_What to do:_ The answer must be a single number: the count of lines in these records that hold "AGND".

_Listed records:_
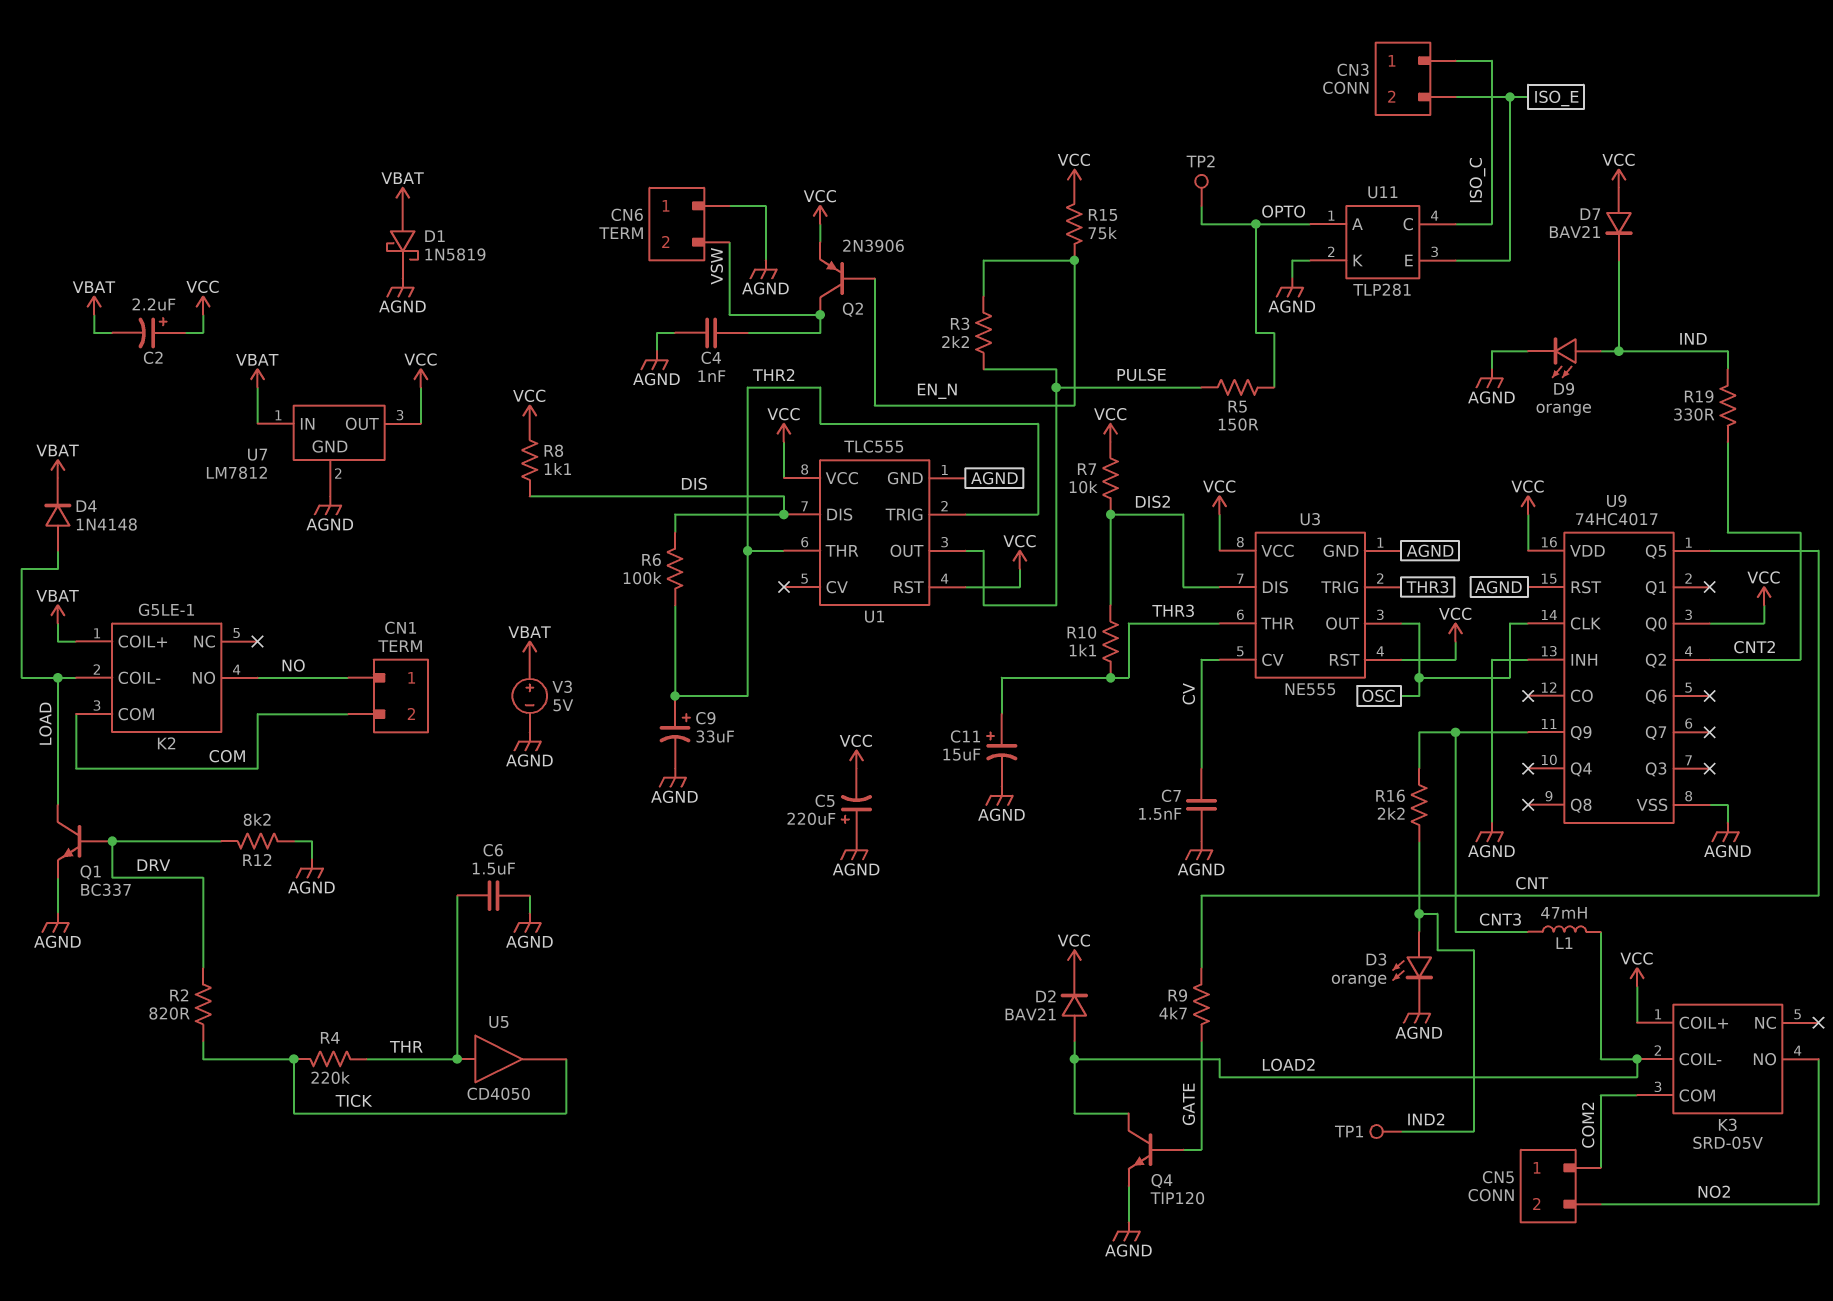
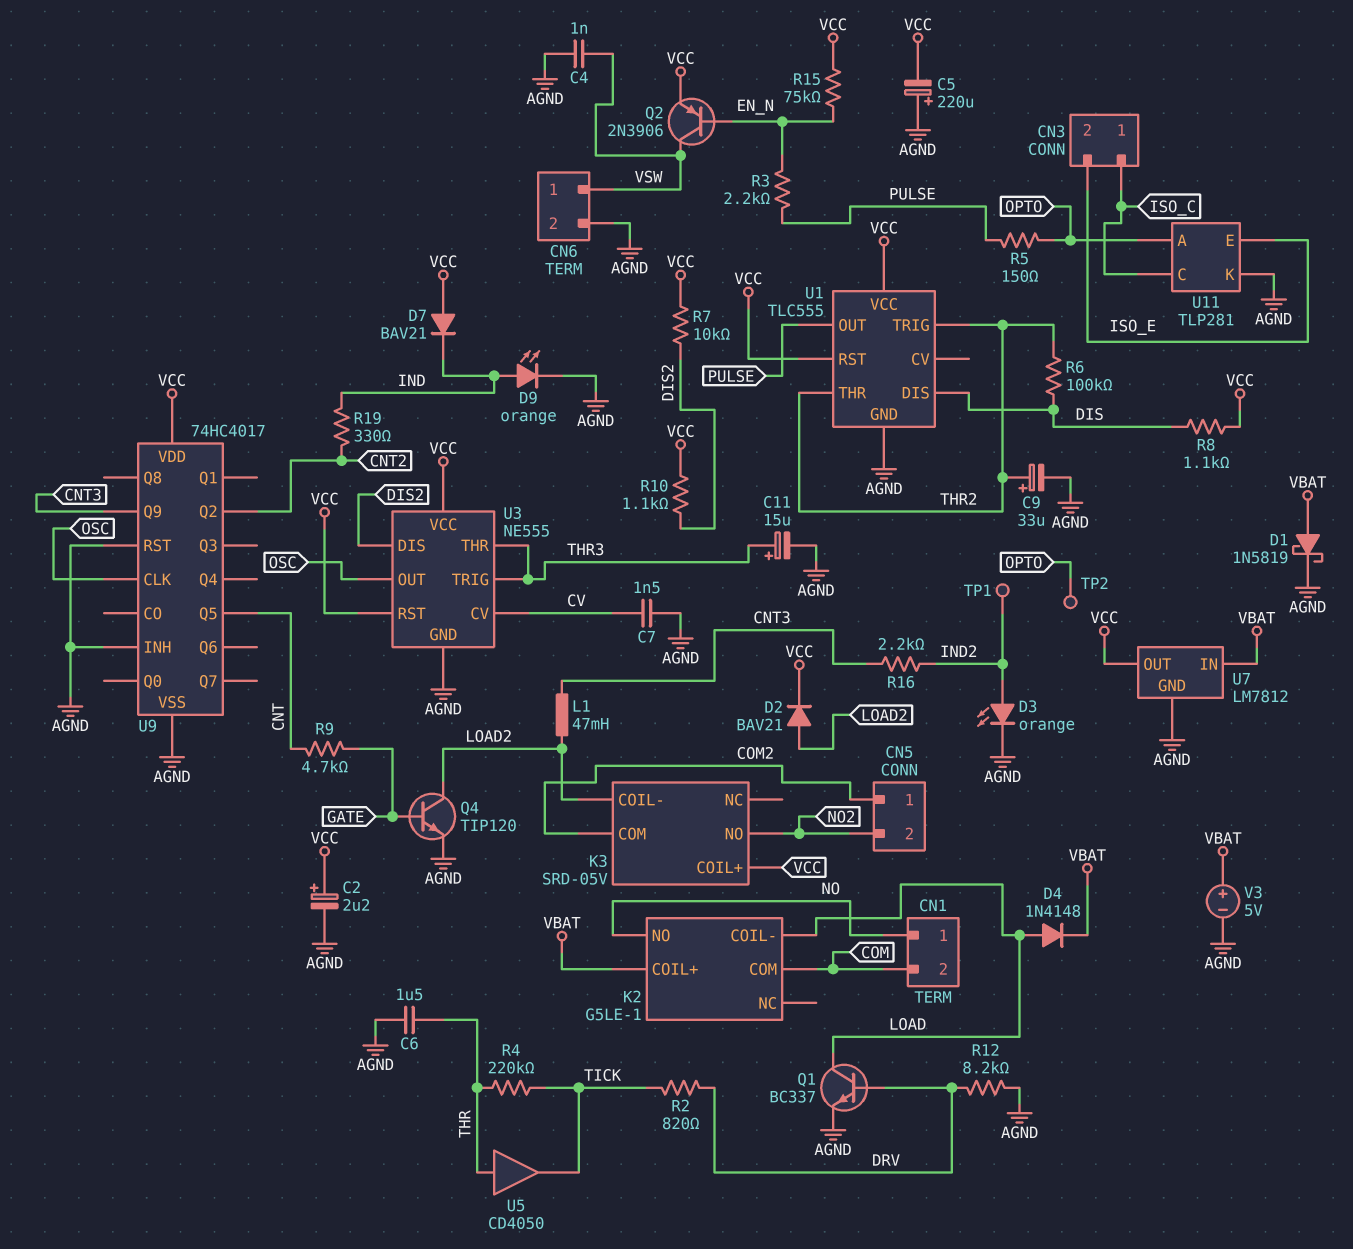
C2: 2.2uF (plus VCC, minus VBAT) -> 2.2uF (plus VCC, minus AGND)
CN6 pin 1: AGND -> VSW
CN6 pin 2: VSW -> AGND
R10: 1.1k (DIS2, THR3) -> 1.1k (DIS2, VCC)
U9 pin Q0: VCC -> none

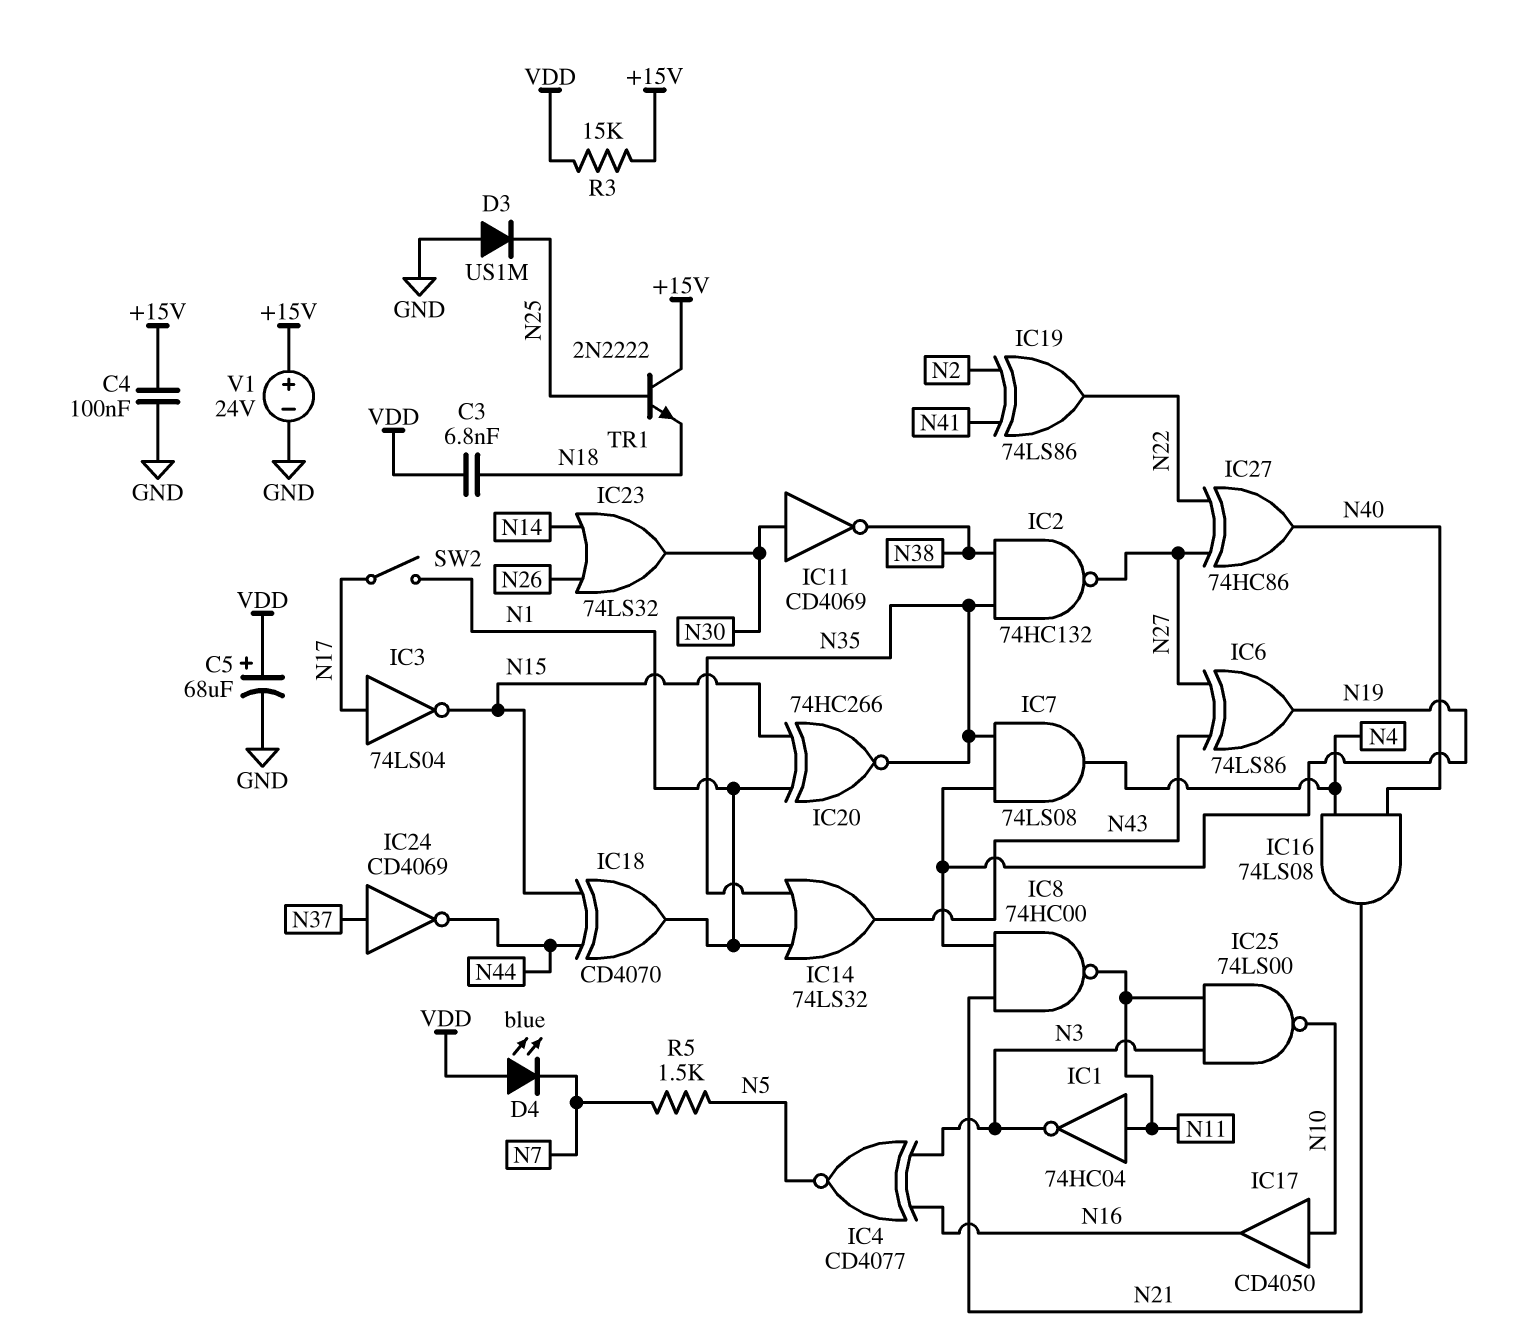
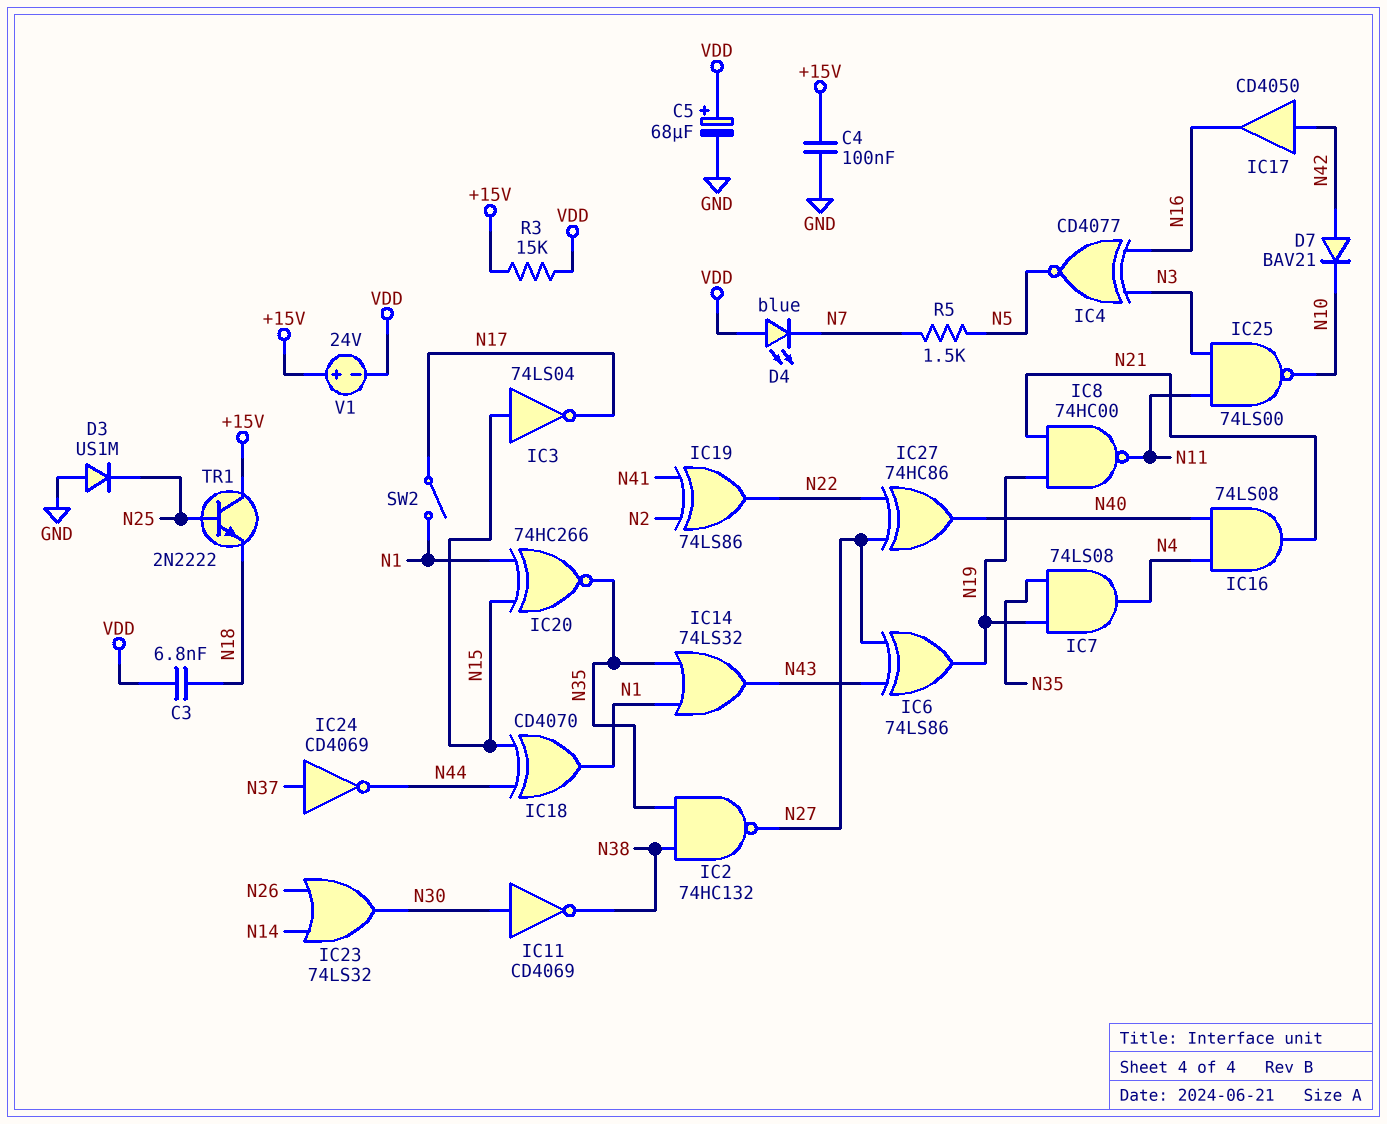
D7: none -> diode BAV21 (A N42, K N10)
IC1: NOT 74HC04 (in N11, out N3) -> none
IC3: NOT 74LS04 (in N17, out N15) -> NOT 74LS04 (in N15, out N17)
IC17: buffer CD4050 (in N10, out N16) -> buffer CD4050 (in N42, out N16)
V1: 24V (plus +15V, minus GND) -> 24V (plus +15V, minus VDD)

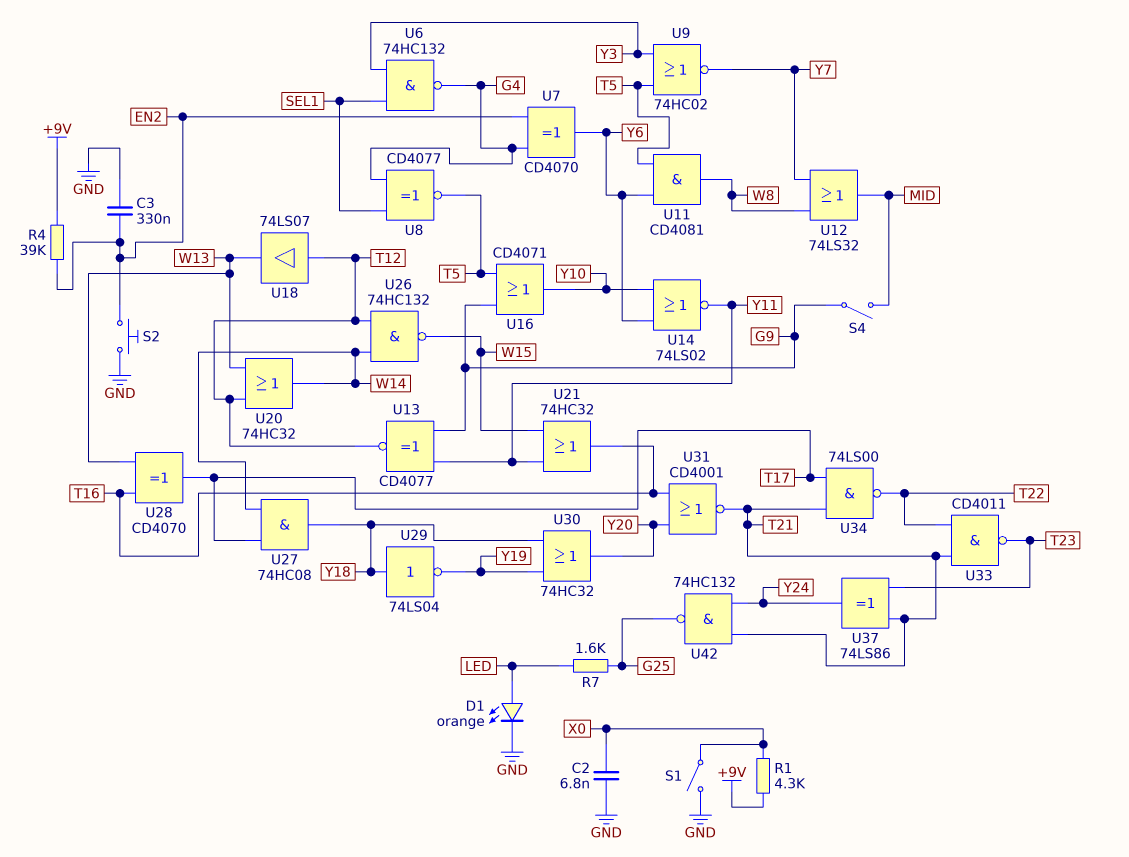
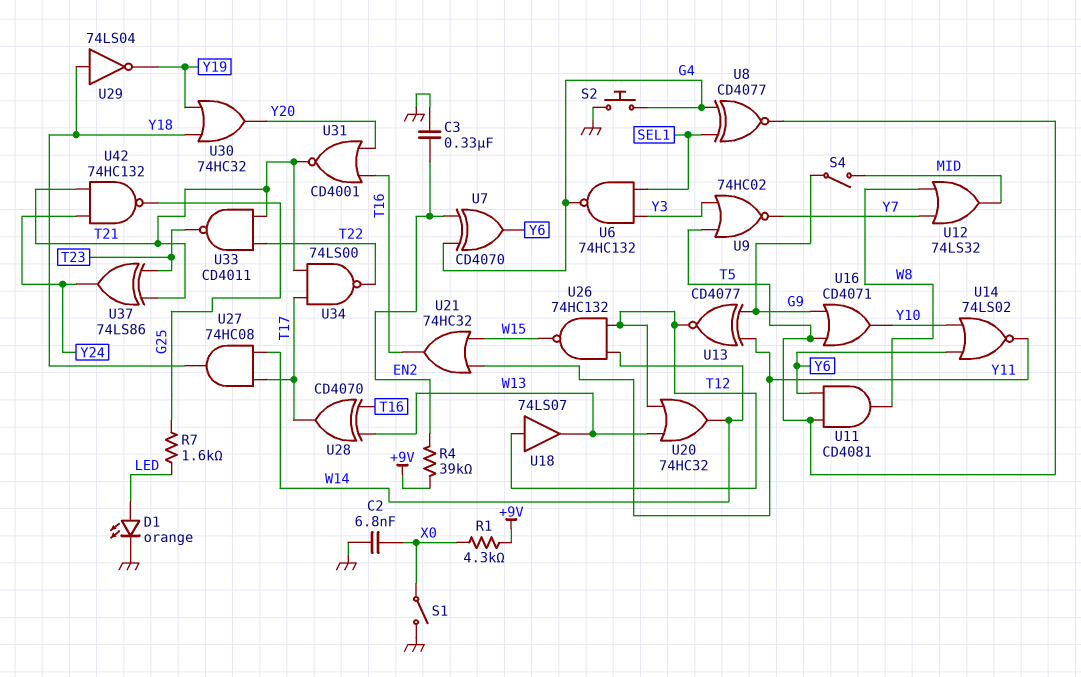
S2: button (EN2, GND) -> button (G4, GND)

_Task output:_ 3